[DATA SHOWN]

..........

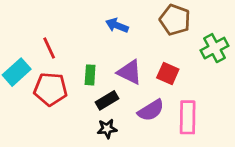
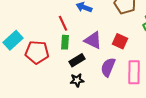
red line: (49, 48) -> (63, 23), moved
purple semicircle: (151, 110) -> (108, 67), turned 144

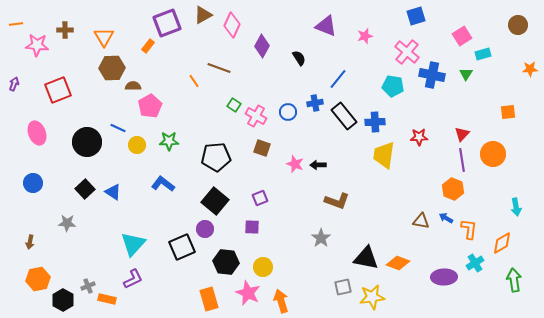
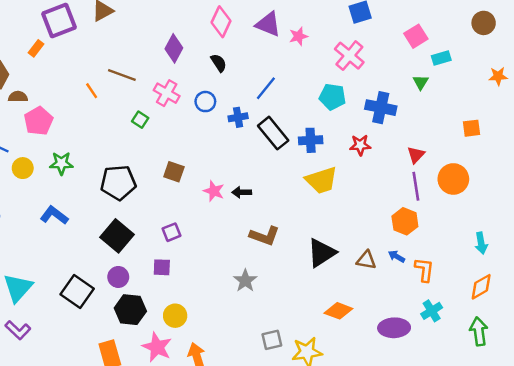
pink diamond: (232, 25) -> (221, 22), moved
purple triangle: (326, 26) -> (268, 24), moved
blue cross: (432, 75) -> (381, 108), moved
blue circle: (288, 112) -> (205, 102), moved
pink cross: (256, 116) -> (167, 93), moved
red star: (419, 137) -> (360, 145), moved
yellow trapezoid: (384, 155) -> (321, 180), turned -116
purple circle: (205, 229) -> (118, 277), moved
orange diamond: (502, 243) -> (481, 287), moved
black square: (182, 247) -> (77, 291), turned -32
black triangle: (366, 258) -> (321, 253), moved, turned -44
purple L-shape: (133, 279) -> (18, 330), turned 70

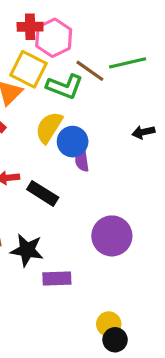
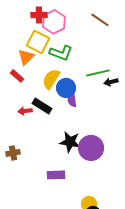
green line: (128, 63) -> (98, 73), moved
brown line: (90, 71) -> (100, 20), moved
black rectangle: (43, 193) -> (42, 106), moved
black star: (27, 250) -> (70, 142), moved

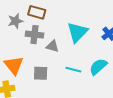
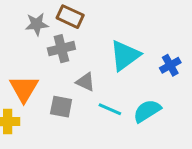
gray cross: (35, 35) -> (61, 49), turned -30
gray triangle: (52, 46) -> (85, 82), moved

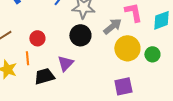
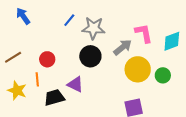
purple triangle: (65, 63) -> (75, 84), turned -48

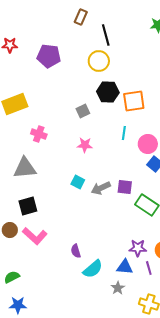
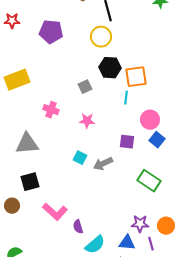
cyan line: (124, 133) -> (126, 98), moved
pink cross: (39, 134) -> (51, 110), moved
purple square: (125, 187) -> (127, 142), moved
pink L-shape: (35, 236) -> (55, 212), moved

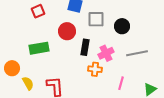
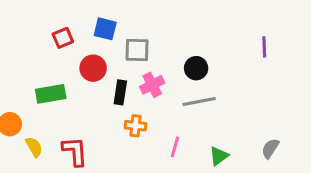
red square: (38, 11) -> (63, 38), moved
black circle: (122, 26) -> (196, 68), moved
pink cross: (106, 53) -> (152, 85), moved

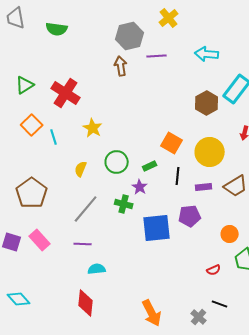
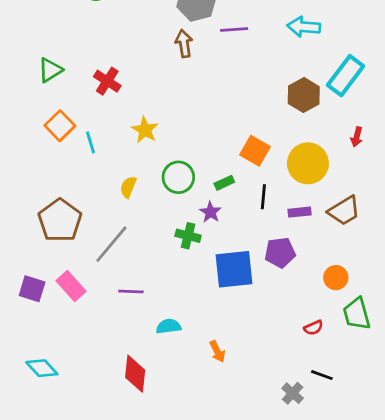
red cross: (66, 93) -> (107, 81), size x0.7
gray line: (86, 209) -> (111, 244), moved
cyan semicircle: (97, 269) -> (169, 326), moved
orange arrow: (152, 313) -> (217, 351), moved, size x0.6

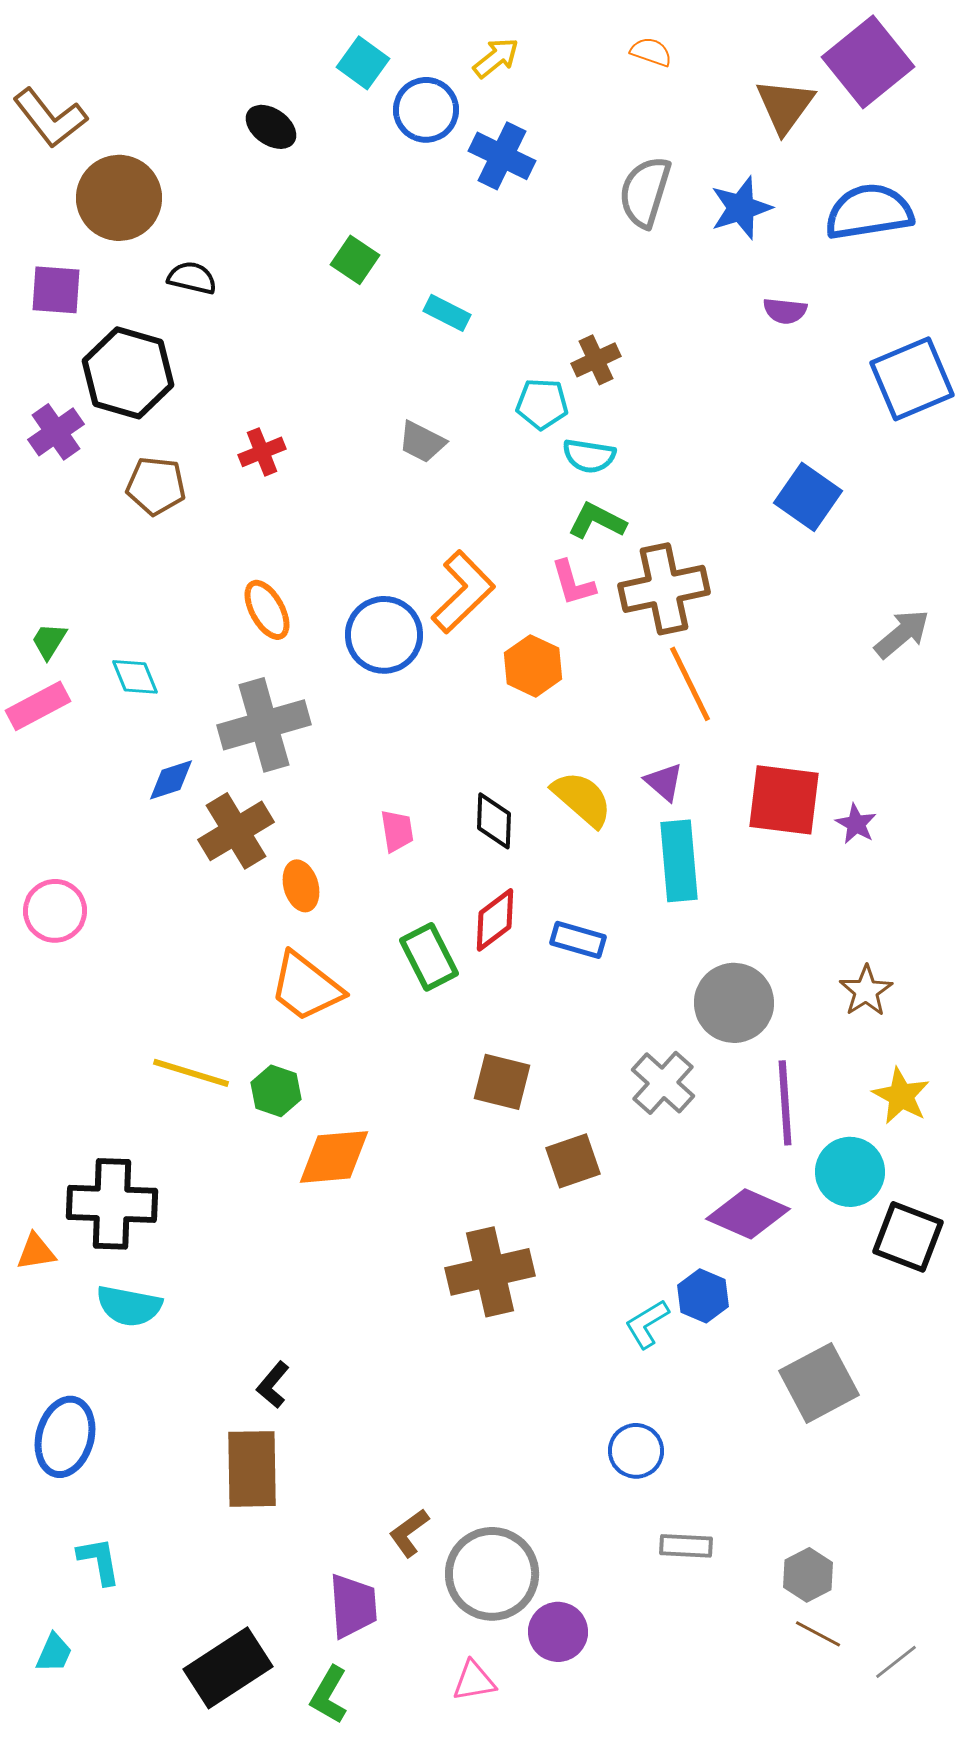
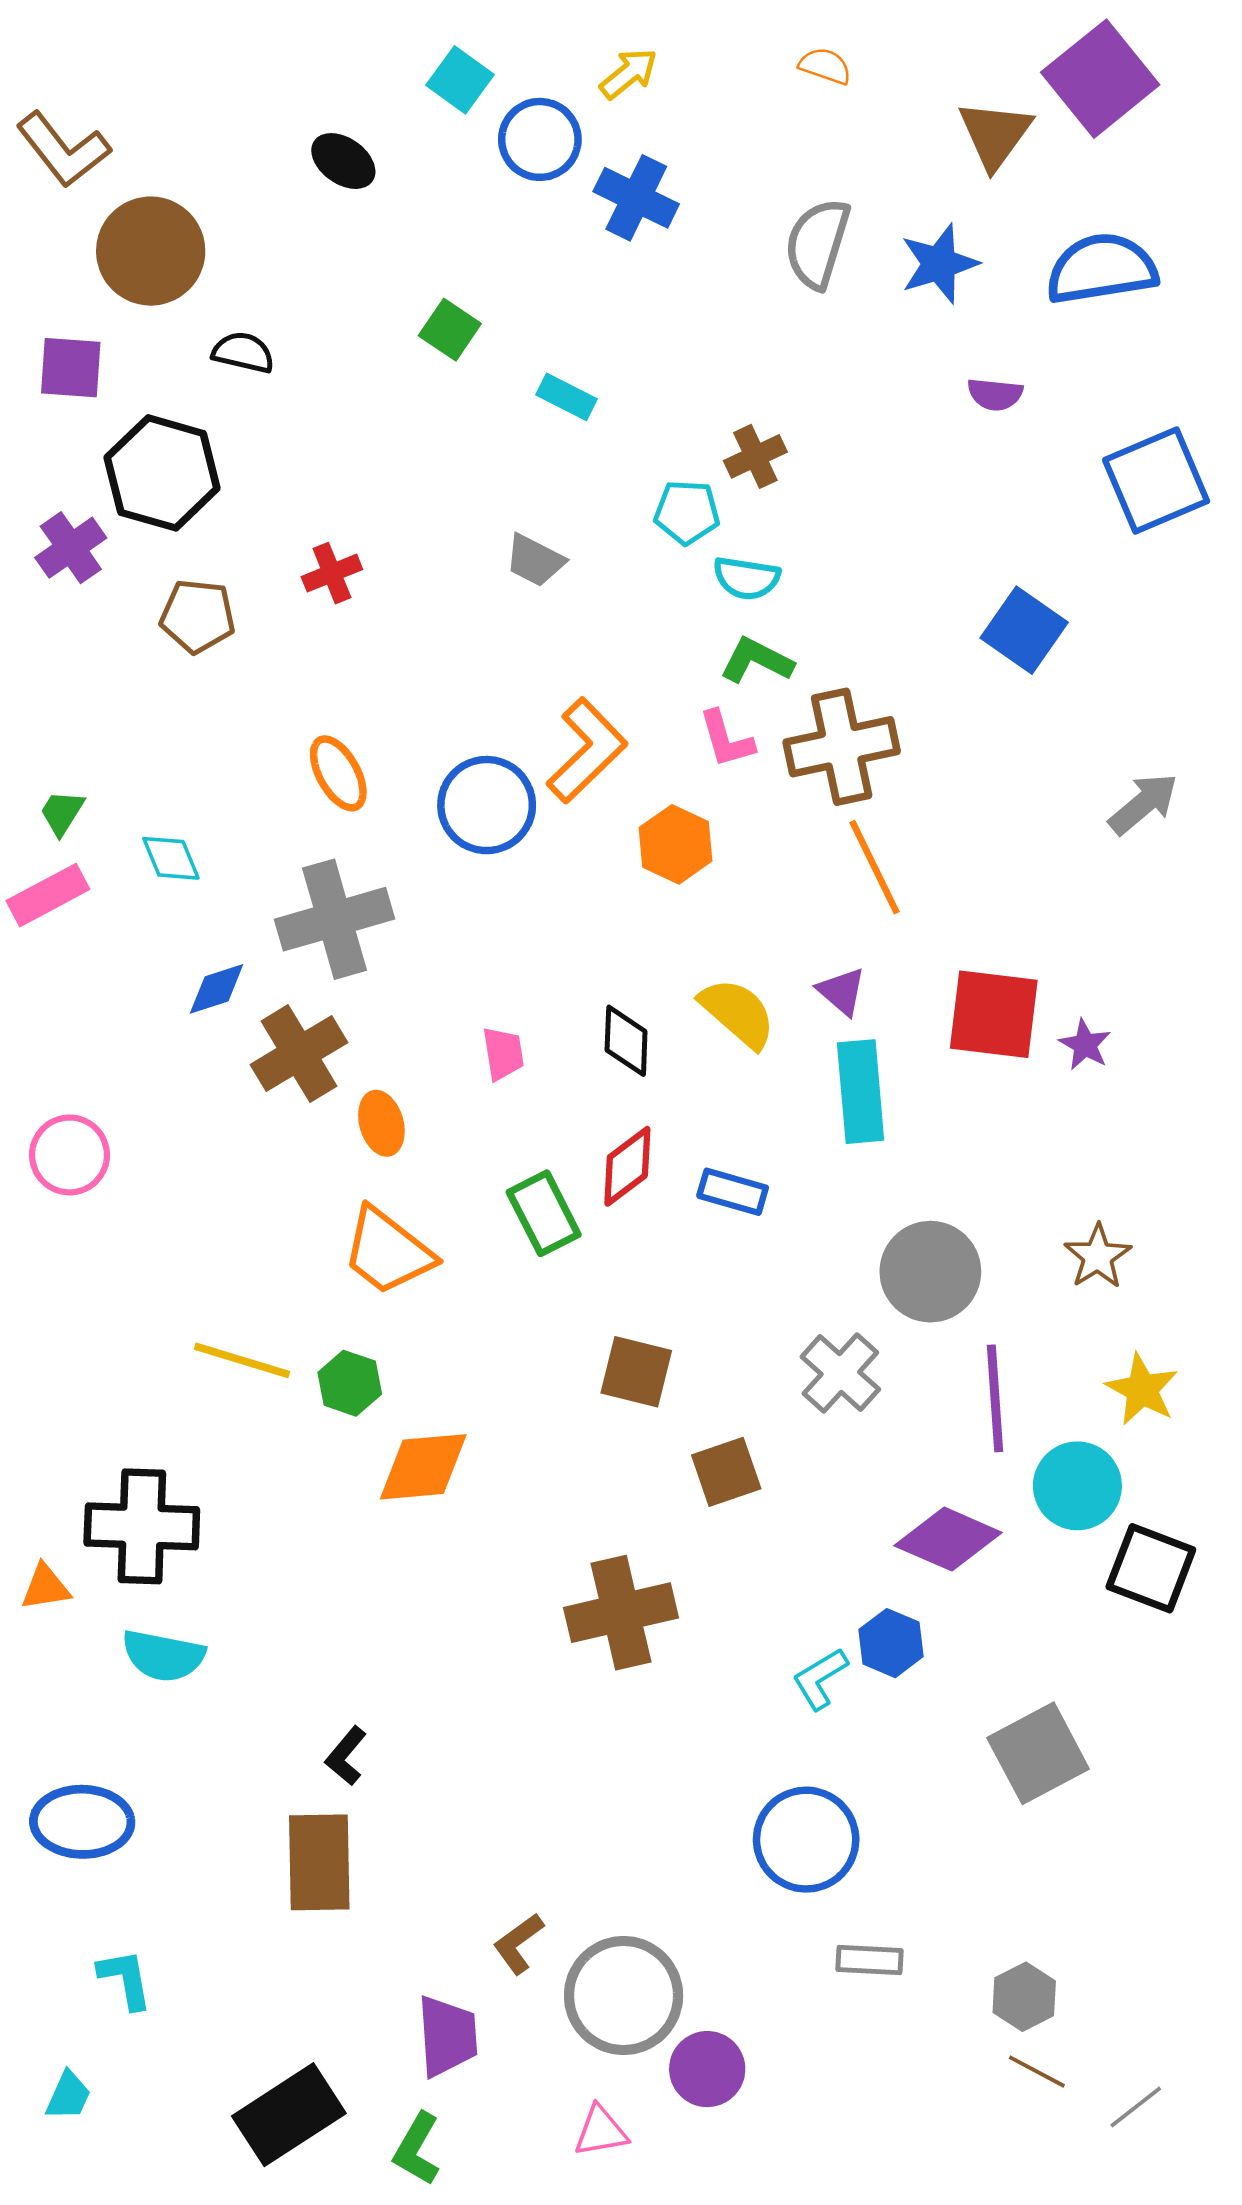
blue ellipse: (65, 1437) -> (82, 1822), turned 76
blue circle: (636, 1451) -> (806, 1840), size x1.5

..........

[WORK ITEM]
Reproduce, exactly and only, the lines of the records above starting at the line with "red star: (419, 137) -> (360, 145), moved" and ending at the line with "gray cross: (35, 35) -> (61, 49), turned -30", both included. Leave every picture out.

[EXERCISE OUTPUT]
red star: (419, 137) -> (360, 145), moved
yellow trapezoid: (384, 155) -> (321, 180), turned -116
purple circle: (205, 229) -> (118, 277), moved
orange diamond: (502, 243) -> (481, 287), moved
black square: (182, 247) -> (77, 291), turned -32
black triangle: (366, 258) -> (321, 253), moved, turned -44
purple L-shape: (133, 279) -> (18, 330), turned 70

green line: (128, 63) -> (98, 73), moved
brown line: (90, 71) -> (100, 20), moved
black rectangle: (43, 193) -> (42, 106), moved
black star: (27, 250) -> (70, 142), moved

gray cross: (35, 35) -> (61, 49), turned -30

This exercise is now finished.